══ Supplied material
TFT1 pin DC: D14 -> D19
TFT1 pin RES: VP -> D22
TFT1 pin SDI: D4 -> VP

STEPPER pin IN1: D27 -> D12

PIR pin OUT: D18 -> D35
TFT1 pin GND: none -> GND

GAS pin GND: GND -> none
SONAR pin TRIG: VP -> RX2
════
**Exercise**
Would you give the number of lines above that hold "none"? Only the number is needed.

**Output**
2